What the task requires
Copy the entries word for word, starting at the line that contains "transmitter (714, 719)" and ending at the final line of the entries, with both of those lines included.

— Begin Data for this exercise —

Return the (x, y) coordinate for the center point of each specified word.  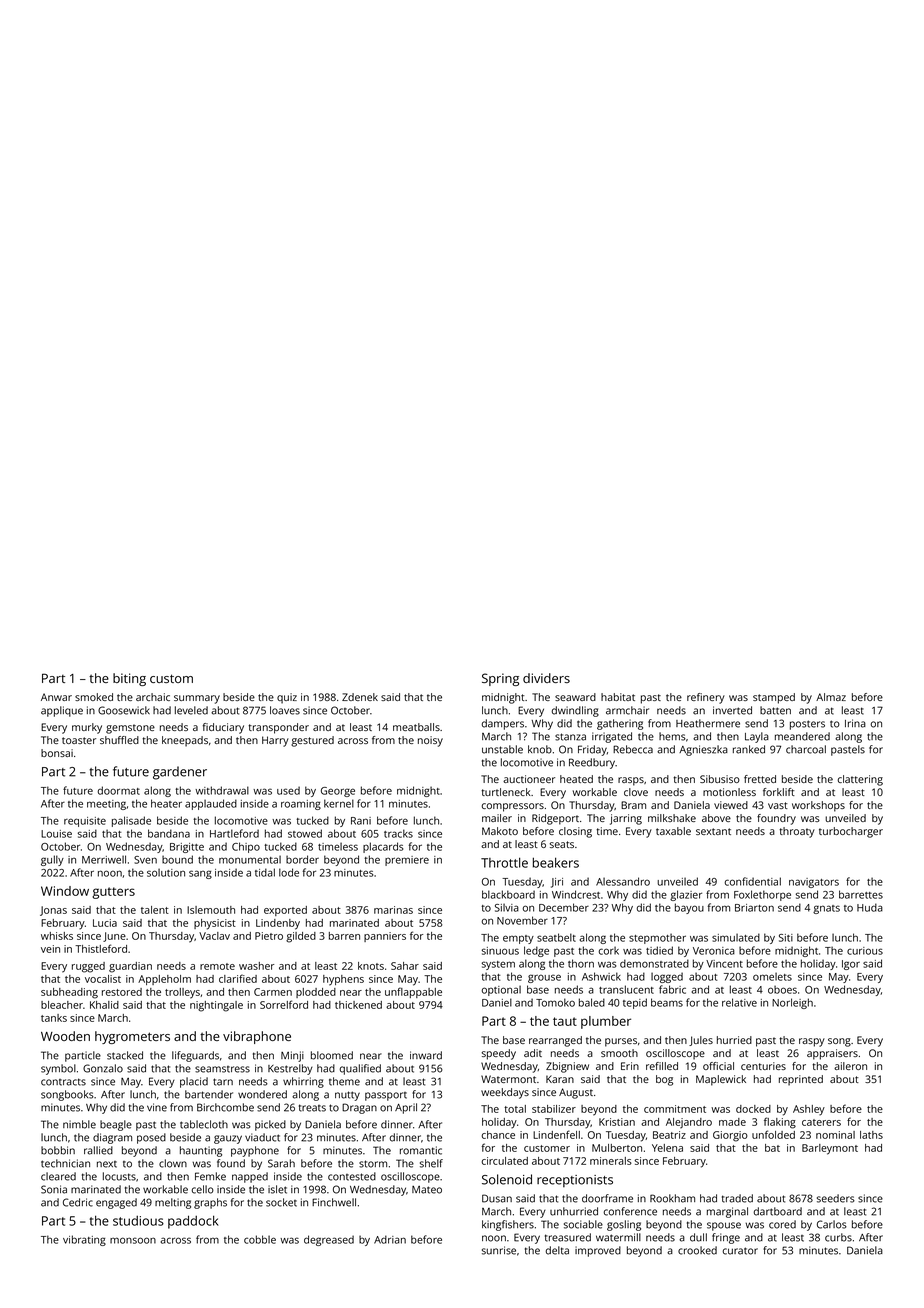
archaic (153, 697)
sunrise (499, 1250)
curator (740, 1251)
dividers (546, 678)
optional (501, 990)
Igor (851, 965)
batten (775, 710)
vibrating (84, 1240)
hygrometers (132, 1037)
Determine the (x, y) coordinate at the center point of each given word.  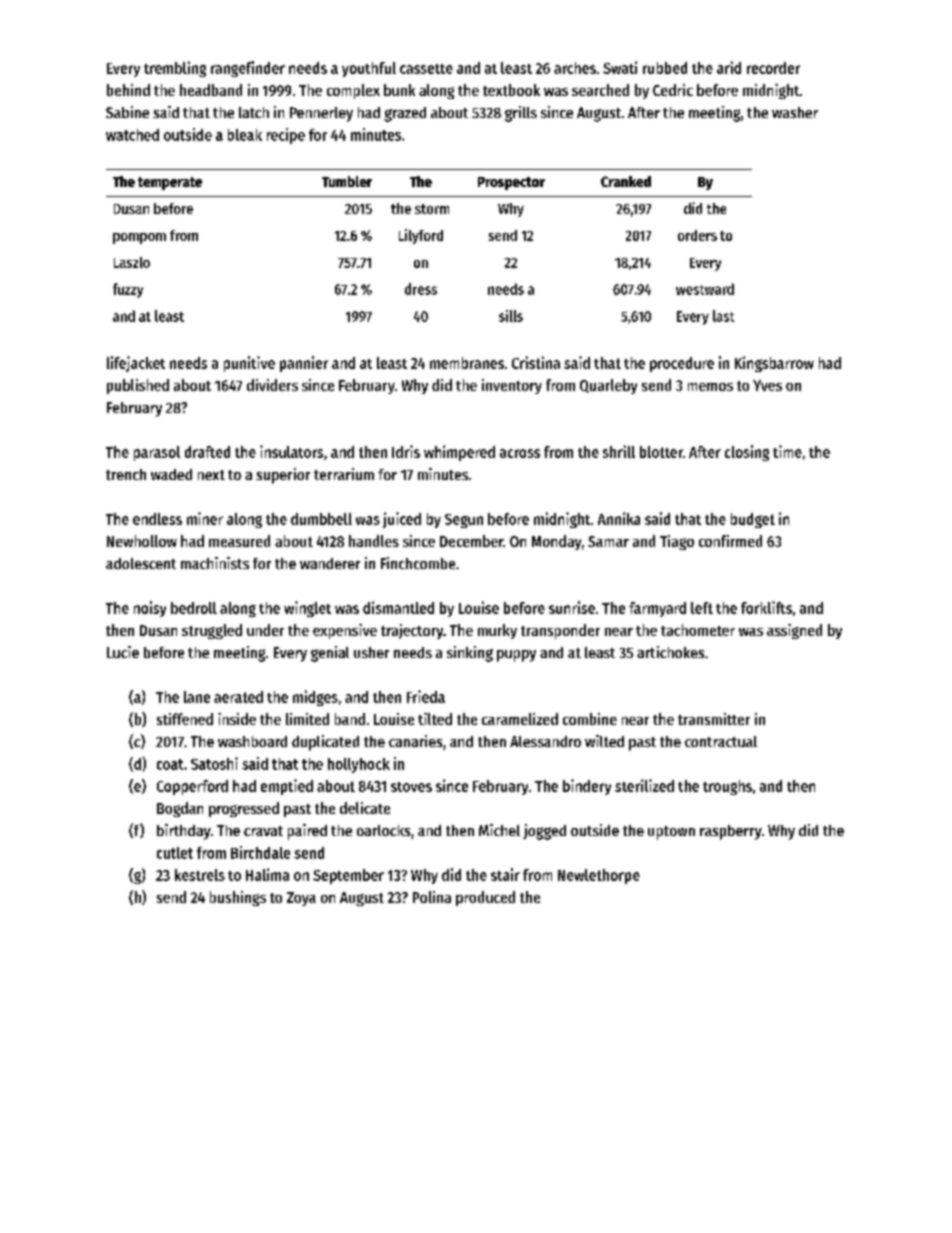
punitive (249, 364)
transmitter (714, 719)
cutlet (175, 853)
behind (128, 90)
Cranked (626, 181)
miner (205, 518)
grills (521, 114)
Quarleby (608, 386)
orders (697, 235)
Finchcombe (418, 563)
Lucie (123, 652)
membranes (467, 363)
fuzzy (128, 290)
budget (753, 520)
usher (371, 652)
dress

— End Data for this exercise —

Exercise response
transmitter (714, 719)
cutlet (175, 853)
behind (128, 90)
Cranked (626, 181)
miner (205, 518)
grills (521, 114)
Quarleby (608, 386)
orders (697, 235)
Finchcombe (418, 563)
Lucie (123, 652)
membranes (467, 363)
fuzzy (128, 290)
budget (753, 520)
usher (371, 652)
dress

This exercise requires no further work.